» GIVEN DATA
◇ ◇ ◇

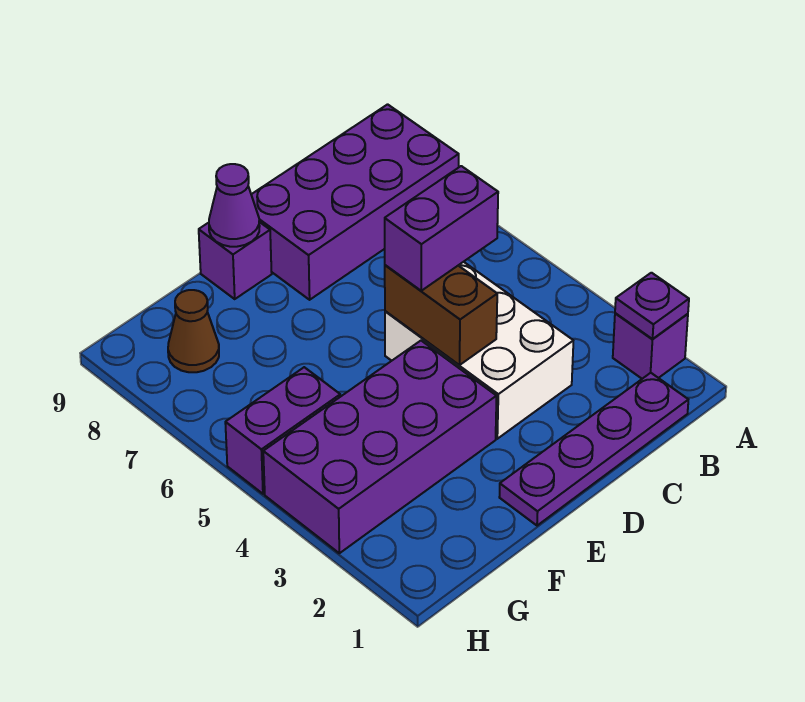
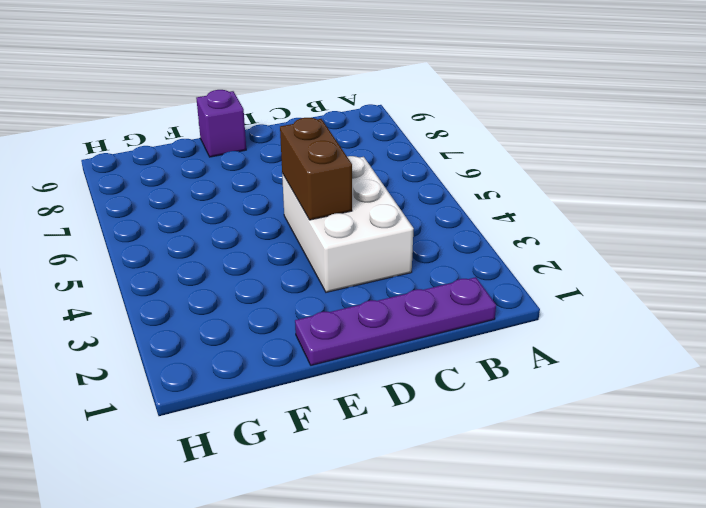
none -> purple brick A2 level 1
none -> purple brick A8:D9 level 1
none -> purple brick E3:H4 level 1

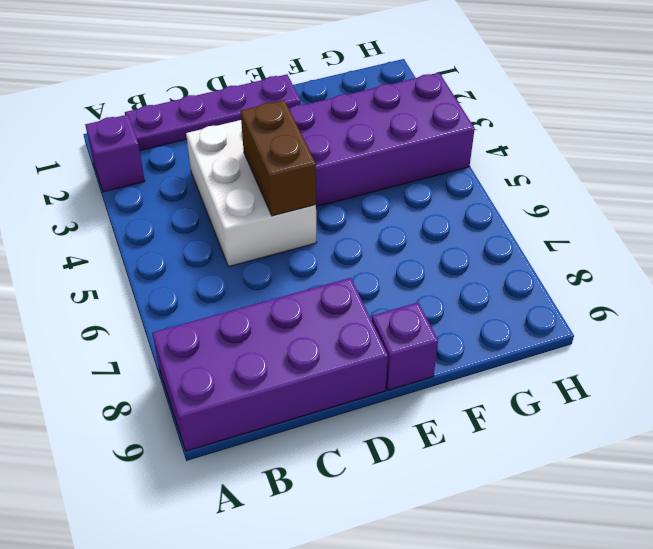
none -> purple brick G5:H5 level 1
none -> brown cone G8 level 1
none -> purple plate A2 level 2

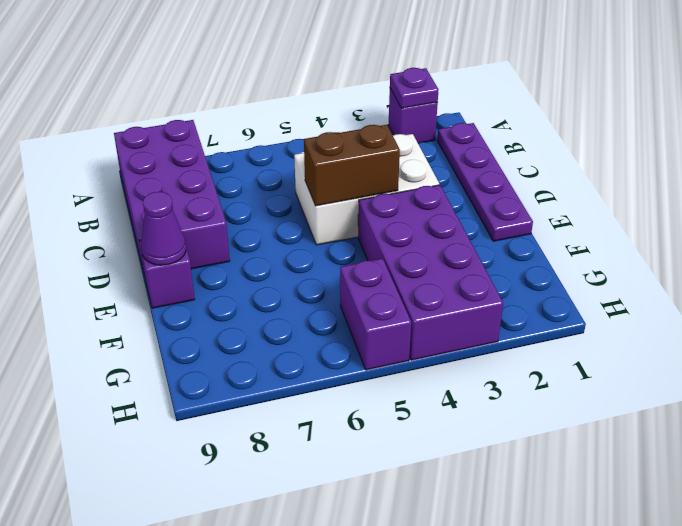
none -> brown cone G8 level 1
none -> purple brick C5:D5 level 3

◇ ◇ ◇

From the first line to the last, repeat the records exactly, leaving out the pictures.

none -> purple brick A2 level 1
none -> purple brick A8:D9 level 1
none -> purple brick E3:H4 level 1

none -> purple brick G5:H5 level 1
none -> brown cone G8 level 1
none -> purple plate A2 level 2

none -> brown cone G8 level 1
none -> purple brick C5:D5 level 3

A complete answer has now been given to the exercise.